>>>
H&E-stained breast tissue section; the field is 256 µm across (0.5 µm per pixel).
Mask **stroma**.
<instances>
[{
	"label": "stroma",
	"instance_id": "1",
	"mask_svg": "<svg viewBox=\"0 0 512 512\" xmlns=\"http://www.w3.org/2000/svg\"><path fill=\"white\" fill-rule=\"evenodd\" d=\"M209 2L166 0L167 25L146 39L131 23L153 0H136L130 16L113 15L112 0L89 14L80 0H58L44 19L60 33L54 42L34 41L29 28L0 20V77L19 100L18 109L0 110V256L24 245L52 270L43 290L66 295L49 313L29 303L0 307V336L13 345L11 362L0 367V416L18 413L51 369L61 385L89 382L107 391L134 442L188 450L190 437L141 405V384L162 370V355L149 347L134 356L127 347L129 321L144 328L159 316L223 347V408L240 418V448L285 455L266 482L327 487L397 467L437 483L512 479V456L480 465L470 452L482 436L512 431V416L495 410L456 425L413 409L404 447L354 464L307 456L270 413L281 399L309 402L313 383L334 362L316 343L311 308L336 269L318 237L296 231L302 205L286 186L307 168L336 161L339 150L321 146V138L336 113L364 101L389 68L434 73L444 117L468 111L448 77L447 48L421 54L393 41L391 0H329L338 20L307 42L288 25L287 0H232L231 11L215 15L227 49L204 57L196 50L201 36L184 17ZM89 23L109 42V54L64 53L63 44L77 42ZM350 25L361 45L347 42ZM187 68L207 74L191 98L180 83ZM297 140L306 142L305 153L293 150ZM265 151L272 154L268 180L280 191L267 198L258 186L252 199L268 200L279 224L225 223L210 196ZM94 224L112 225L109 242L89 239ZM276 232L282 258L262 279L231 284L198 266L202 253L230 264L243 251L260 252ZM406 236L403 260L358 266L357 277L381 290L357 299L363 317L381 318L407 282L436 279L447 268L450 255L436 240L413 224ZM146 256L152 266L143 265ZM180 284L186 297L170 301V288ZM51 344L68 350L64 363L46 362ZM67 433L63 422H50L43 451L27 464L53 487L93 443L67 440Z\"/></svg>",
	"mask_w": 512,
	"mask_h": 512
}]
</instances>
<<<
>>>
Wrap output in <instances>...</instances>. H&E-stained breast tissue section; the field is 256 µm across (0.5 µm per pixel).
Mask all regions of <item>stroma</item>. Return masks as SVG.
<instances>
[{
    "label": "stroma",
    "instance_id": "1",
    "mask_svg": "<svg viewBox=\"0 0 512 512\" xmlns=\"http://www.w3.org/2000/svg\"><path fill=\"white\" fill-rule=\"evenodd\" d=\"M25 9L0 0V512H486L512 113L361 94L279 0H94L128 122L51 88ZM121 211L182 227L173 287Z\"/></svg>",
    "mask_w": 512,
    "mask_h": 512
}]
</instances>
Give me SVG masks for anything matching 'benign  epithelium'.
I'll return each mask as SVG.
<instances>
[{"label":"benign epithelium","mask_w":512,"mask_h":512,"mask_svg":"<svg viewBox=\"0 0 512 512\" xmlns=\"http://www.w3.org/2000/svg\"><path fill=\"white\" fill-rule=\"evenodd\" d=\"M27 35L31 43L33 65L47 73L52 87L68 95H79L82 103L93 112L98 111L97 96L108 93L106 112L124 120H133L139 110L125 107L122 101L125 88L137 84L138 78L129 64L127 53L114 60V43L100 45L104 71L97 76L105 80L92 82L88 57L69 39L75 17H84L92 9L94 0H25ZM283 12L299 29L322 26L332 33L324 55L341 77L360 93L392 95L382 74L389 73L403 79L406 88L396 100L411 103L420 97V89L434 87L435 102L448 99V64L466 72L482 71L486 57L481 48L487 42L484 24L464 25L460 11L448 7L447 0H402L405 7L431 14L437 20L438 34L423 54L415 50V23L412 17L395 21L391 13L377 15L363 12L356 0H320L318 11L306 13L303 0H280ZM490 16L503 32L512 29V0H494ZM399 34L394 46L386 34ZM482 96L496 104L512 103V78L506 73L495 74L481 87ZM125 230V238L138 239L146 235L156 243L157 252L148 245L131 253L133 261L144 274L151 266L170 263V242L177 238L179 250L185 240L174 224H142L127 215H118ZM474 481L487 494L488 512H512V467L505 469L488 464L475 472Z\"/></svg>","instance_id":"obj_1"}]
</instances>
<<<
## JOB
Give the number of lines that hold the word "tissue" in these records, with nothing added.

## TASK RESULT
2